*Raw data*.
━━━

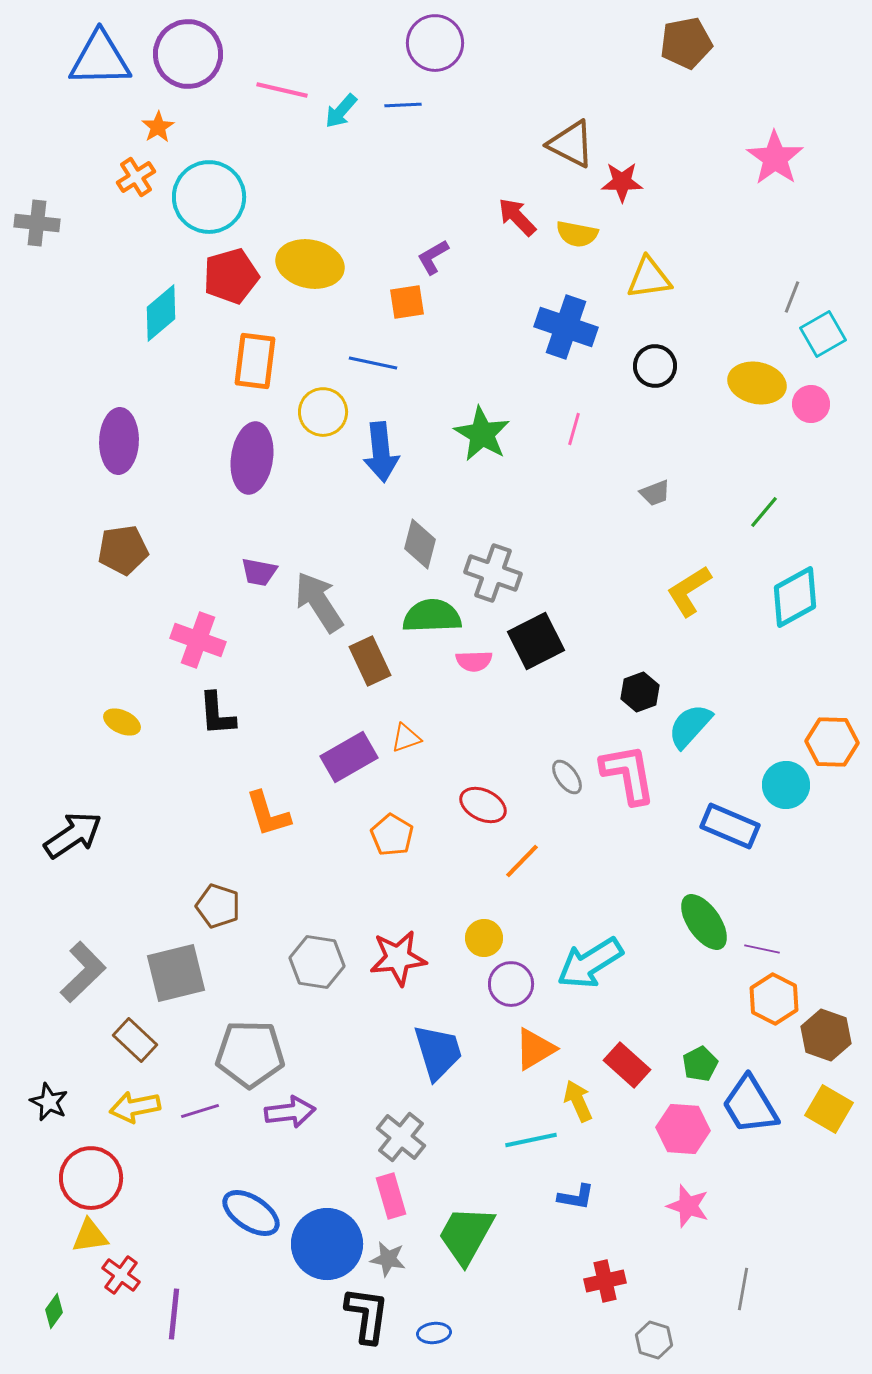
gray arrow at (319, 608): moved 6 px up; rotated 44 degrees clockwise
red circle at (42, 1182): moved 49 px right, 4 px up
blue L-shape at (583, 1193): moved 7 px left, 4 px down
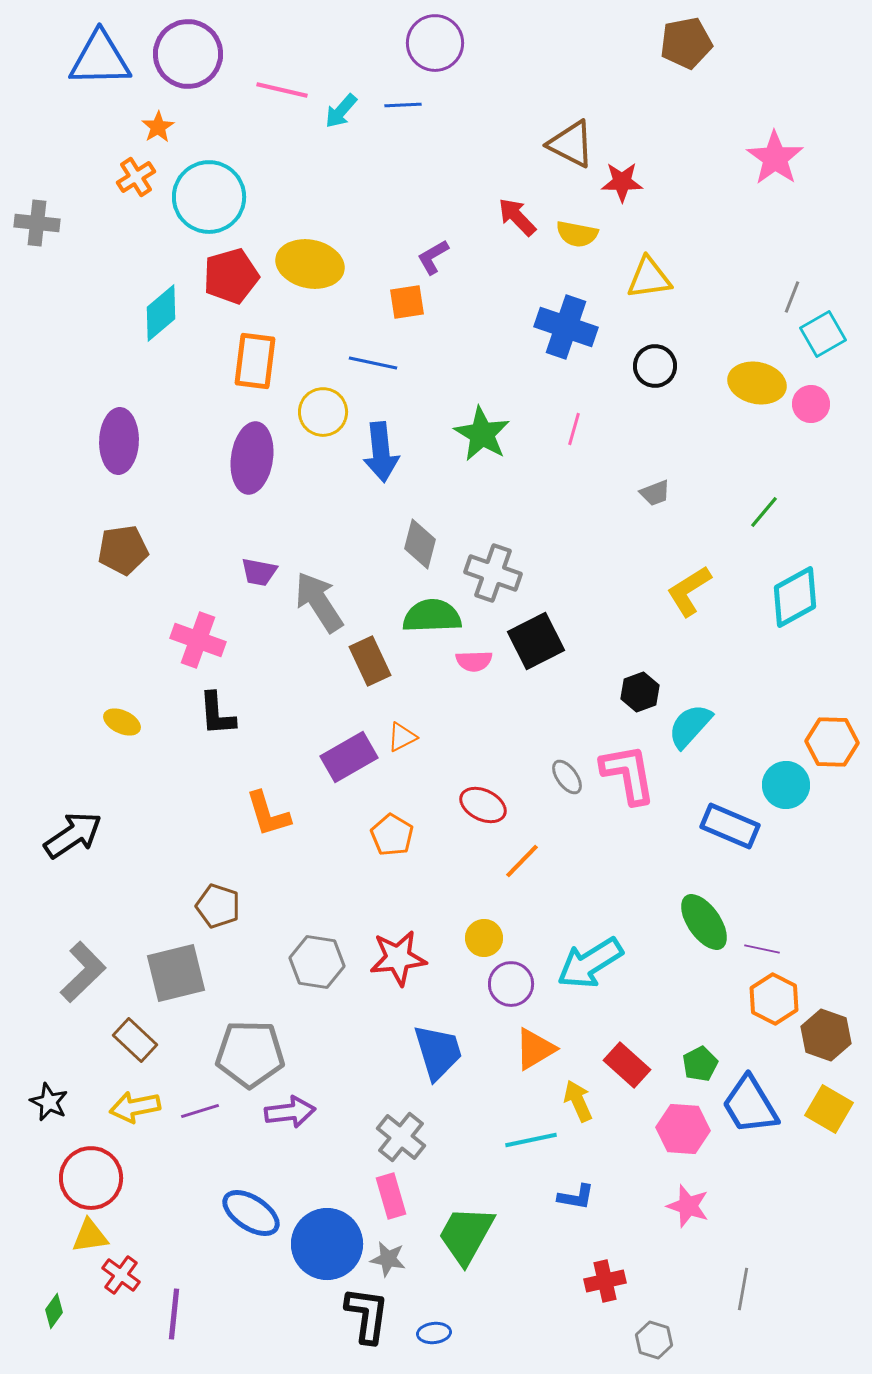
orange triangle at (406, 738): moved 4 px left, 1 px up; rotated 8 degrees counterclockwise
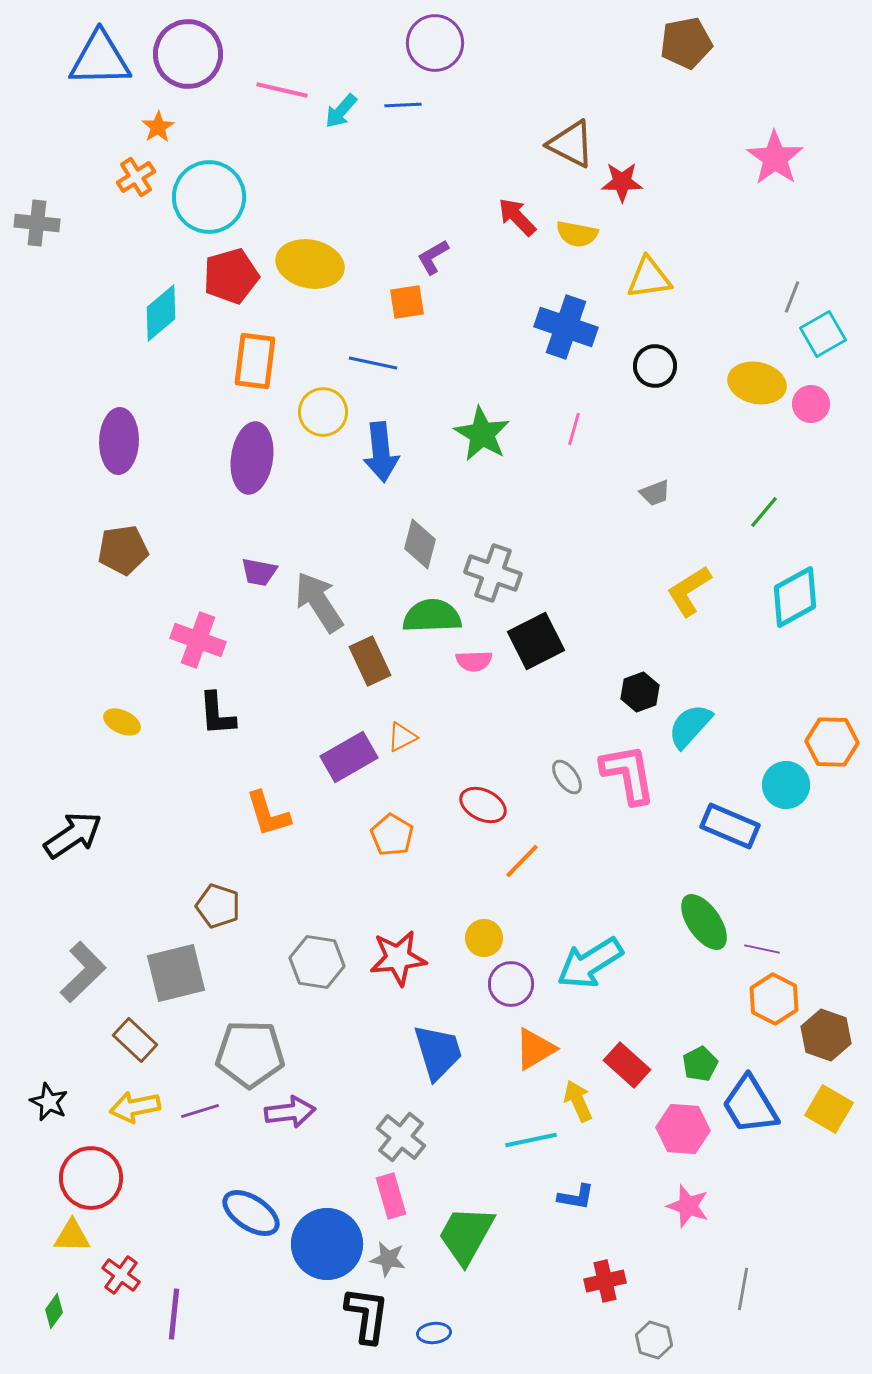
yellow triangle at (90, 1236): moved 18 px left; rotated 9 degrees clockwise
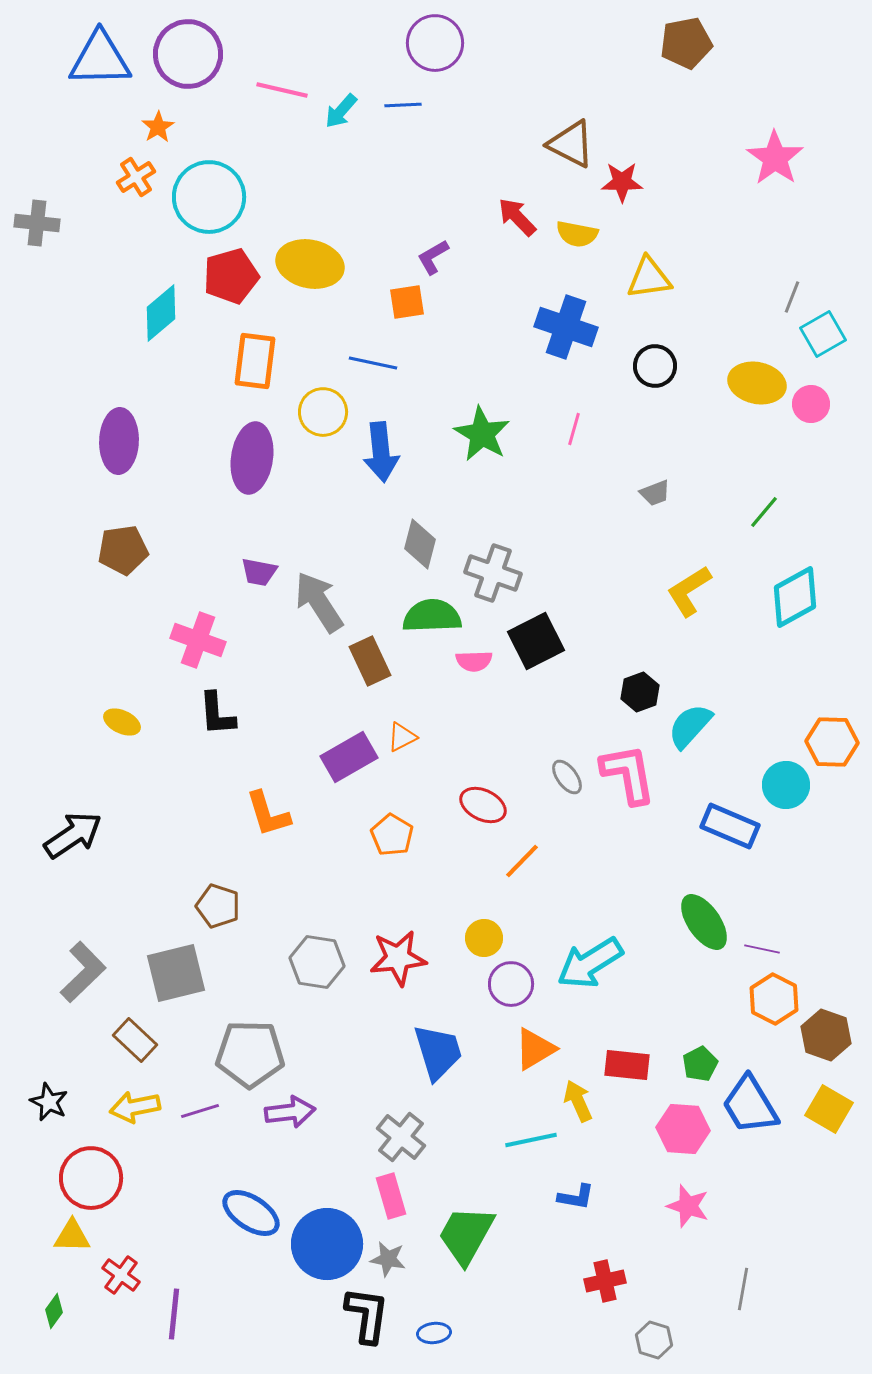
red rectangle at (627, 1065): rotated 36 degrees counterclockwise
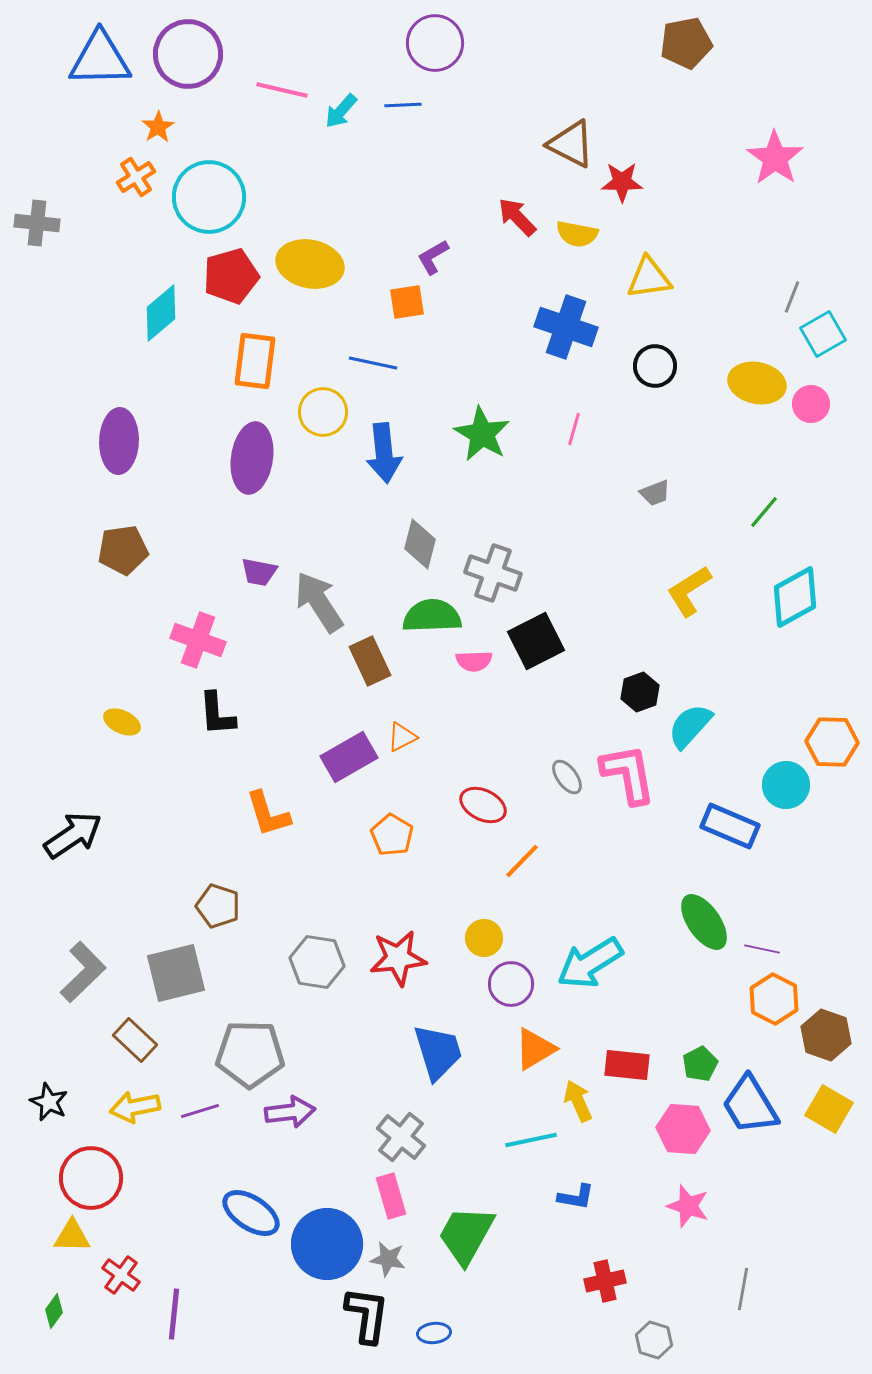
blue arrow at (381, 452): moved 3 px right, 1 px down
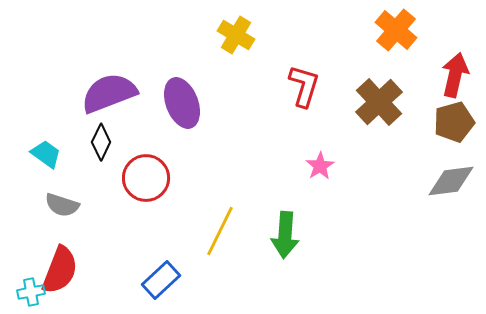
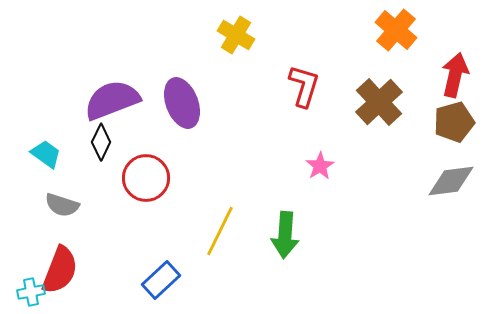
purple semicircle: moved 3 px right, 7 px down
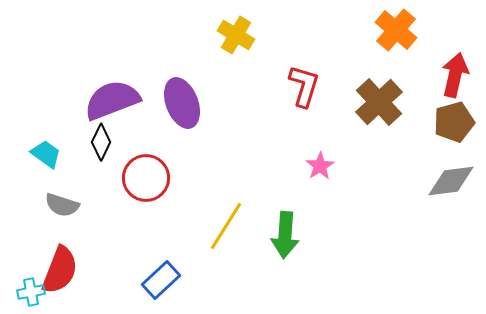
yellow line: moved 6 px right, 5 px up; rotated 6 degrees clockwise
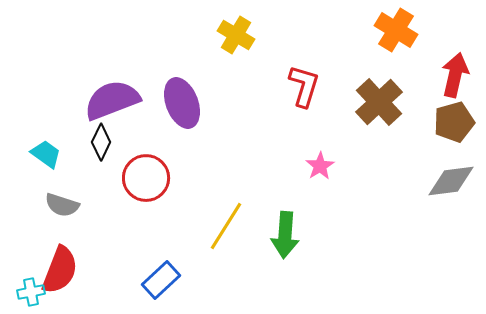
orange cross: rotated 9 degrees counterclockwise
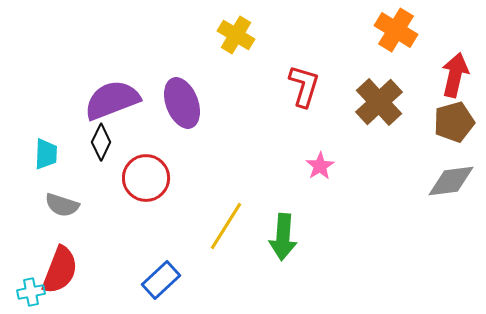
cyan trapezoid: rotated 56 degrees clockwise
green arrow: moved 2 px left, 2 px down
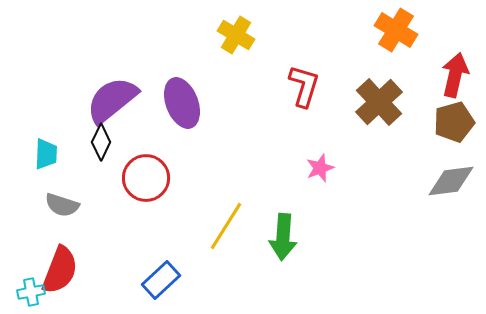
purple semicircle: rotated 18 degrees counterclockwise
pink star: moved 2 px down; rotated 12 degrees clockwise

━━━

*Aim*.
Copy the entries from the start up to and including the line with "purple semicircle: moved", and leave out the pictures.

*Task solution*.
gray arrow at (319, 608): moved 6 px up; rotated 44 degrees clockwise
red circle at (42, 1182): moved 49 px right, 4 px up
blue L-shape at (583, 1193): moved 7 px left, 4 px down
orange triangle at (406, 738): moved 4 px left, 1 px up; rotated 8 degrees counterclockwise
yellow triangle at (90, 1236): moved 18 px left; rotated 9 degrees clockwise
red rectangle at (627, 1065): rotated 36 degrees counterclockwise
blue arrow at (381, 452): moved 3 px right, 1 px down
purple semicircle: moved 3 px right, 7 px down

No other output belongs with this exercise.